Each record below should be repeated precisely as written.

### Material shown
::::

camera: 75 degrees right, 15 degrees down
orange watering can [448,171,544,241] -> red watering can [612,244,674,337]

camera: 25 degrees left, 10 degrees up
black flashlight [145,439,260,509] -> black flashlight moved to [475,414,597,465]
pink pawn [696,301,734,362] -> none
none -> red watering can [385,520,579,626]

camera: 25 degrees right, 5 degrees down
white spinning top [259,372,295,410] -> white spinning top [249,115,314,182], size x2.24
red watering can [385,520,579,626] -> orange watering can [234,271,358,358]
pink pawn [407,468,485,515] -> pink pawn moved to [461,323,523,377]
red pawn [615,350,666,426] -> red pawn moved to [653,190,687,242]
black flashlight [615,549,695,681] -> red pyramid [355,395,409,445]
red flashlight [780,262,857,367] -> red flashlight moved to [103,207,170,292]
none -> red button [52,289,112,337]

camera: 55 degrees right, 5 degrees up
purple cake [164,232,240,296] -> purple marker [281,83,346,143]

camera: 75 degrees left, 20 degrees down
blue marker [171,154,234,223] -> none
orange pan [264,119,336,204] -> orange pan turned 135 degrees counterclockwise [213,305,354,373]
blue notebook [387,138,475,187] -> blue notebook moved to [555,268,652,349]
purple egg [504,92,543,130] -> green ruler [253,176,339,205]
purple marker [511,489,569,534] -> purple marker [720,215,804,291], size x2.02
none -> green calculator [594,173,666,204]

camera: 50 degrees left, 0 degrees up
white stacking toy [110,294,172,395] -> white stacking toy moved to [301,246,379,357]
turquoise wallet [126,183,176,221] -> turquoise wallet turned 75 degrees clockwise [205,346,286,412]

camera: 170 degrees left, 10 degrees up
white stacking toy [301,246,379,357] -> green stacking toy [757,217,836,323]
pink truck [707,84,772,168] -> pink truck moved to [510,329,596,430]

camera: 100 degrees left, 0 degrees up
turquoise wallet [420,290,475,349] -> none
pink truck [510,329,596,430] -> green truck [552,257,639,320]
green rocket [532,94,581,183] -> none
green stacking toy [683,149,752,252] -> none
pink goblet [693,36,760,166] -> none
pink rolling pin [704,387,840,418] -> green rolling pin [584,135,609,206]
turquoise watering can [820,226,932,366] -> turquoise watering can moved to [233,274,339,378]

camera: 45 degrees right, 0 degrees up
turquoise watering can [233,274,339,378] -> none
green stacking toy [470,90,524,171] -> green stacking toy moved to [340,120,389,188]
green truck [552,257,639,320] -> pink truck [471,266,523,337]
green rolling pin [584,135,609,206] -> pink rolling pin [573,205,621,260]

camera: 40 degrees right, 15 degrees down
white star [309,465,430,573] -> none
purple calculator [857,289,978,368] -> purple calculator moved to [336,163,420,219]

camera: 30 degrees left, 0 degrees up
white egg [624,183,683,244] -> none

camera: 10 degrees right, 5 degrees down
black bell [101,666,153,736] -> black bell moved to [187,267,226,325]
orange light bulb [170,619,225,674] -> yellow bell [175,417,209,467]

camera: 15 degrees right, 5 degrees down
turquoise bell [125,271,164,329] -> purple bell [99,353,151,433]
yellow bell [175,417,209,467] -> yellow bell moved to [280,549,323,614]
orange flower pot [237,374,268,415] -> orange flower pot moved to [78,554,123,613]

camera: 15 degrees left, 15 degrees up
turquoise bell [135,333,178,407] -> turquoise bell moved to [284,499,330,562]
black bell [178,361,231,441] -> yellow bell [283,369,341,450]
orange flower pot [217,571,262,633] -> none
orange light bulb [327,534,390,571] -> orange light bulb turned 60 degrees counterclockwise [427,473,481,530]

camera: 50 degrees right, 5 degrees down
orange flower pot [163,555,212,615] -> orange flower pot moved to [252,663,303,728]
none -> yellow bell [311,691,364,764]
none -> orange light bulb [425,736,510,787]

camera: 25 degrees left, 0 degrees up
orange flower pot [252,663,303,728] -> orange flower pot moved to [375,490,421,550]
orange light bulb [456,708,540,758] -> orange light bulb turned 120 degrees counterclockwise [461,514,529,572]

::::

### Exercise output
camera: 75 degrees right, 15 degrees down
orange watering can [448,171,544,241] -> red watering can [612,244,674,337]

camera: 25 degrees left, 10 degrees up
black flashlight [145,439,260,509] -> black flashlight moved to [475,414,597,465]
pink pawn [696,301,734,362] -> none
none -> red watering can [385,520,579,626]

camera: 25 degrees right, 5 degrees down
white spinning top [259,372,295,410] -> white spinning top [249,115,314,182], size x2.24
red watering can [385,520,579,626] -> orange watering can [234,271,358,358]
pink pawn [407,468,485,515] -> pink pawn moved to [461,323,523,377]
red pawn [615,350,666,426] -> red pawn moved to [653,190,687,242]
black flashlight [615,549,695,681] -> red pyramid [355,395,409,445]
red flashlight [780,262,857,367] -> red flashlight moved to [103,207,170,292]
none -> red button [52,289,112,337]

camera: 55 degrees right, 5 degrees up
purple cake [164,232,240,296] -> purple marker [281,83,346,143]

camera: 75 degrees left, 20 degrees down
blue marker [171,154,234,223] -> none
orange pan [264,119,336,204] -> orange pan turned 135 degrees counterclockwise [213,305,354,373]
blue notebook [387,138,475,187] -> blue notebook moved to [555,268,652,349]
purple egg [504,92,543,130] -> green ruler [253,176,339,205]
purple marker [511,489,569,534] -> purple marker [720,215,804,291], size x2.02
none -> green calculator [594,173,666,204]

camera: 50 degrees left, 0 degrees up
white stacking toy [110,294,172,395] -> white stacking toy moved to [301,246,379,357]
turquoise wallet [126,183,176,221] -> turquoise wallet turned 75 degrees clockwise [205,346,286,412]

camera: 170 degrees left, 10 degrees up
white stacking toy [301,246,379,357] -> green stacking toy [757,217,836,323]
pink truck [707,84,772,168] -> pink truck moved to [510,329,596,430]

camera: 100 degrees left, 0 degrees up
turquoise wallet [420,290,475,349] -> none
pink truck [510,329,596,430] -> green truck [552,257,639,320]
green rocket [532,94,581,183] -> none
green stacking toy [683,149,752,252] -> none
pink goblet [693,36,760,166] -> none
pink rolling pin [704,387,840,418] -> green rolling pin [584,135,609,206]
turquoise watering can [820,226,932,366] -> turquoise watering can moved to [233,274,339,378]

camera: 45 degrees right, 0 degrees up
turquoise watering can [233,274,339,378] -> none
green stacking toy [470,90,524,171] -> green stacking toy moved to [340,120,389,188]
green truck [552,257,639,320] -> pink truck [471,266,523,337]
green rolling pin [584,135,609,206] -> pink rolling pin [573,205,621,260]

camera: 40 degrees right, 15 degrees down
white star [309,465,430,573] -> none
purple calculator [857,289,978,368] -> purple calculator moved to [336,163,420,219]

camera: 30 degrees left, 0 degrees up
white egg [624,183,683,244] -> none

camera: 10 degrees right, 5 degrees down
black bell [101,666,153,736] -> black bell moved to [187,267,226,325]
orange light bulb [170,619,225,674] -> yellow bell [175,417,209,467]

camera: 15 degrees right, 5 degrees down
turquoise bell [125,271,164,329] -> purple bell [99,353,151,433]
yellow bell [175,417,209,467] -> yellow bell moved to [280,549,323,614]
orange flower pot [237,374,268,415] -> orange flower pot moved to [78,554,123,613]

camera: 15 degrees left, 15 degrees up
turquoise bell [135,333,178,407] -> turquoise bell moved to [284,499,330,562]
black bell [178,361,231,441] -> yellow bell [283,369,341,450]
orange flower pot [217,571,262,633] -> none
orange light bulb [327,534,390,571] -> orange light bulb turned 60 degrees counterclockwise [427,473,481,530]

camera: 50 degrees right, 5 degrees down
orange flower pot [163,555,212,615] -> orange flower pot moved to [252,663,303,728]
none -> yellow bell [311,691,364,764]
none -> orange light bulb [425,736,510,787]

camera: 25 degrees left, 0 degrees up
orange flower pot [252,663,303,728] -> orange flower pot moved to [375,490,421,550]
orange light bulb [456,708,540,758] -> orange light bulb turned 120 degrees counterclockwise [461,514,529,572]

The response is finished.